▶ Exercise aim: Rewrite the records below with "umbrella" replaced by "parasol" at each occurrence and everything else unchanged. Omit the pictures from your version.

▶ Collected data:
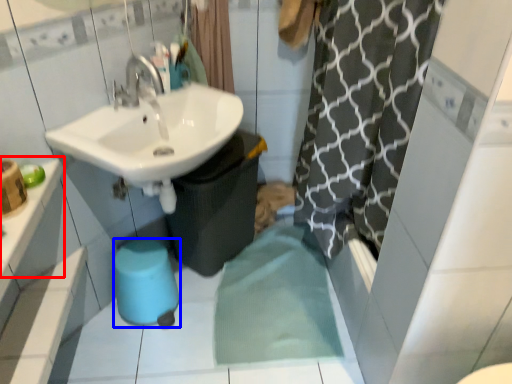
Question: Among these objects, which one is nearest to the camera, counter top (highlighted by a red box) or bidet (highlighted by a blue box)?

Choices:
 (A) counter top
 (B) bidet

Answer: (A)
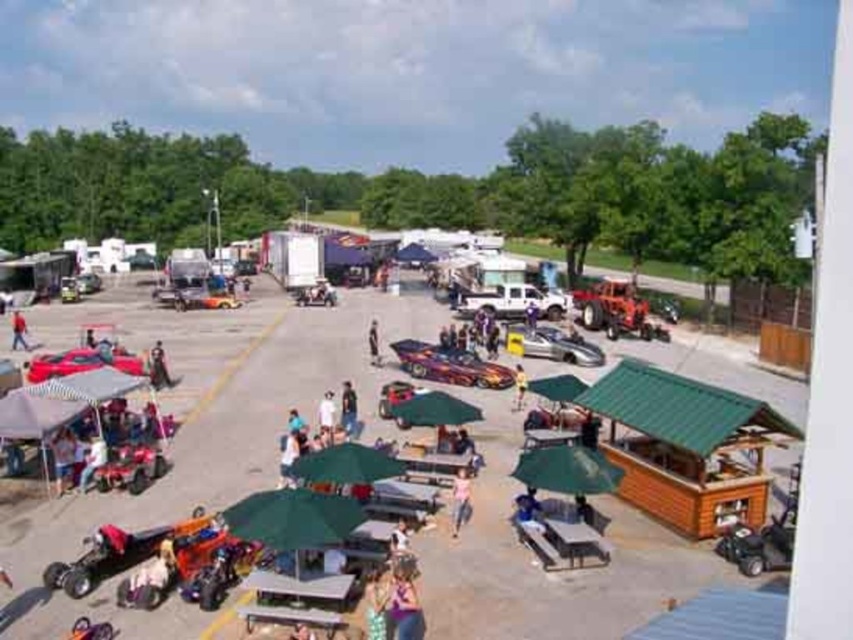
Question: Which of the following is the farthest from the observer?

Choices:
 (A) white matte truck at center
 (B) yellow fabric umbrella at center

Answer: (A)

Question: Where is shiny metallic car at center located in relation to shiny red car at lower left in the image?

Choices:
 (A) right
 (B) left

Answer: (A)

Question: Among these objects, which one is farthest from the camera?

Choices:
 (A) shiny metallic car at center
 (B) shiny red car at lower left
 (C) white fabric umbrella at center

Answer: (A)

Question: Does green fabric umbrella at center have a larger size compared to white fabric umbrella at center?

Choices:
 (A) yes
 (B) no

Answer: (A)

Question: Which object is the closest to the shiny metallic car at center?

Choices:
 (A) white fabric umbrella at center
 (B) silver metallic car at center
 (C) metallic gold car at center-left

Answer: (B)

Question: Considering the relative positions of shiny metallic car at center and silver metallic car at center in the image provided, where is shiny metallic car at center located with respect to silver metallic car at center?

Choices:
 (A) below
 (B) above

Answer: (A)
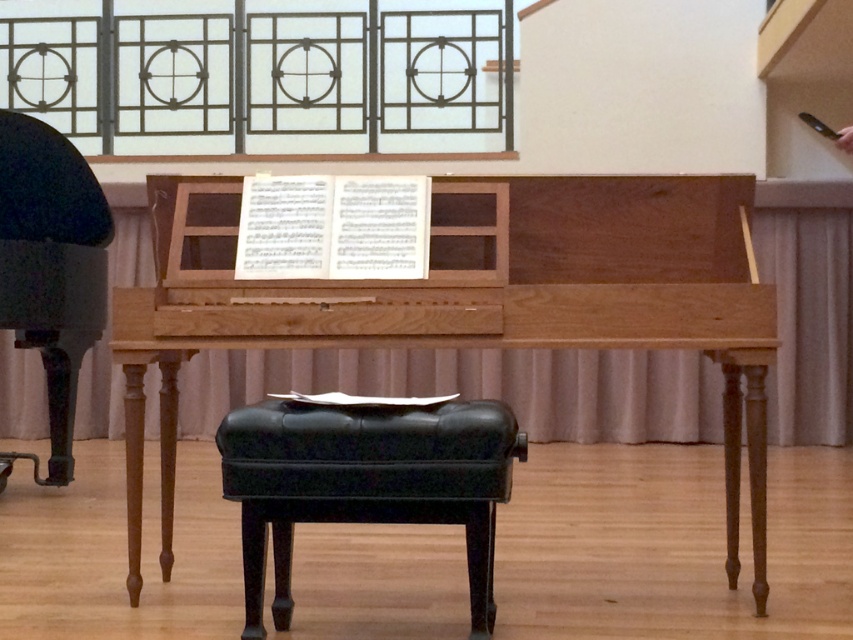
Question: Is natural wood piano at center behind black leather stool at center?

Choices:
 (A) no
 (B) yes

Answer: (B)

Question: Does natural wood piano at center appear on the right side of black leather stool at center?

Choices:
 (A) no
 (B) yes

Answer: (B)

Question: Does natural wood piano at center have a larger size compared to black leather stool at center?

Choices:
 (A) yes
 (B) no

Answer: (A)

Question: Which of the following is the closest to the observer?

Choices:
 (A) (166, 556)
 (B) (405, 513)

Answer: (B)

Question: Which point is farther from the camera taking this photo?

Choices:
 (A) (247, 451)
 (B) (350, 344)

Answer: (B)

Question: Which point appears farthest from the camera in this image?

Choices:
 (A) (512, 435)
 (B) (751, 180)

Answer: (B)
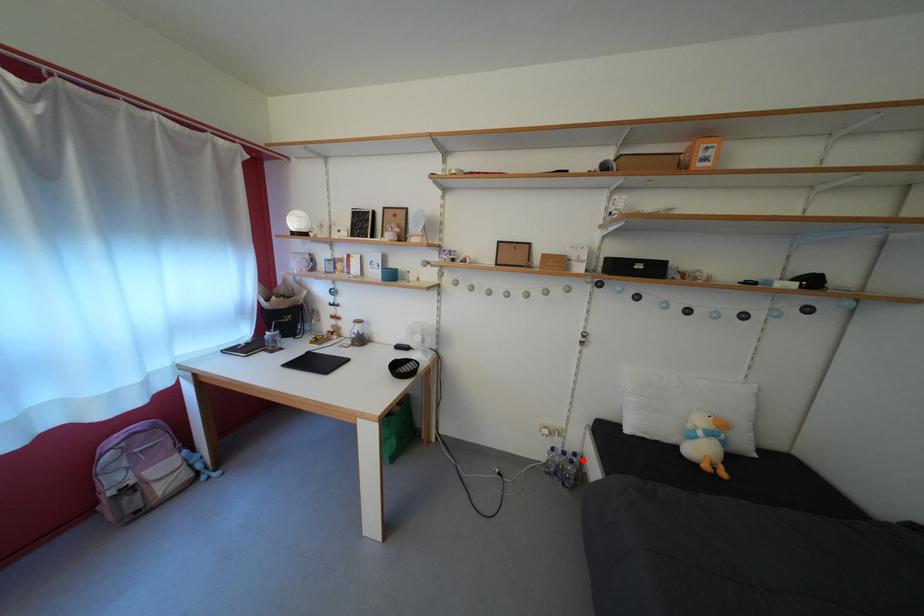
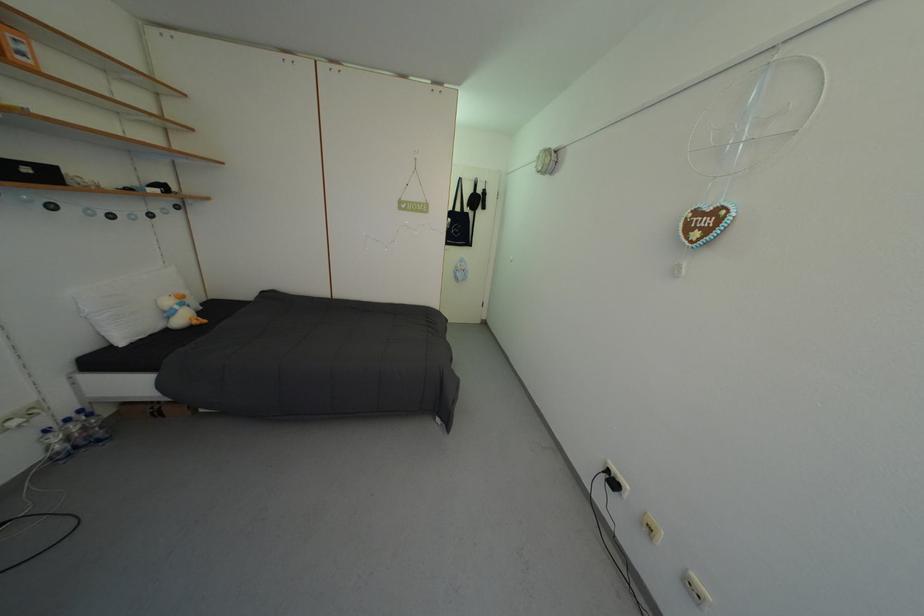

▶ Result of the task:
Question: Among these objects, which one is nearest to the camera, counter top (highlighted by a red box) or bidet (highlighted by a blue box)?

Choices:
 (A) counter top
 (B) bidet

Answer: (A)
Question: Which of the following is the farthest from the observer?

Choices:
 (A) white matte truck at center
 (B) yellow fabric parasol at center

Answer: (A)

Question: Where is shiny metallic car at center located in relation to shiny red car at lower left in the image?

Choices:
 (A) right
 (B) left

Answer: (A)

Question: Among these objects, which one is farthest from the camera?

Choices:
 (A) shiny metallic car at center
 (B) shiny red car at lower left
 (C) white fabric parasol at center

Answer: (A)

Question: Does green fabric parasol at center have a larger size compared to white fabric parasol at center?

Choices:
 (A) yes
 (B) no

Answer: (A)

Question: Which object is the closest to the shiny metallic car at center?

Choices:
 (A) white fabric parasol at center
 (B) silver metallic car at center
 (C) metallic gold car at center-left

Answer: (B)

Question: Considering the relative positions of shiny metallic car at center and silver metallic car at center in the image provided, where is shiny metallic car at center located with respect to silver metallic car at center?

Choices:
 (A) below
 (B) above

Answer: (A)
Question: Is natural wood piano at center behind black leather stool at center?

Choices:
 (A) no
 (B) yes

Answer: (B)

Question: Does natural wood piano at center appear on the right side of black leather stool at center?

Choices:
 (A) no
 (B) yes

Answer: (B)

Question: Does natural wood piano at center have a larger size compared to black leather stool at center?

Choices:
 (A) yes
 (B) no

Answer: (A)

Question: Which of the following is the closest to the observer?

Choices:
 (A) (166, 556)
 (B) (405, 513)

Answer: (B)

Question: Which point is farther from the camera taking this photo?

Choices:
 (A) (247, 451)
 (B) (350, 344)

Answer: (B)

Question: Which point appears farthest from the camera in this image?

Choices:
 (A) (512, 435)
 (B) (751, 180)

Answer: (B)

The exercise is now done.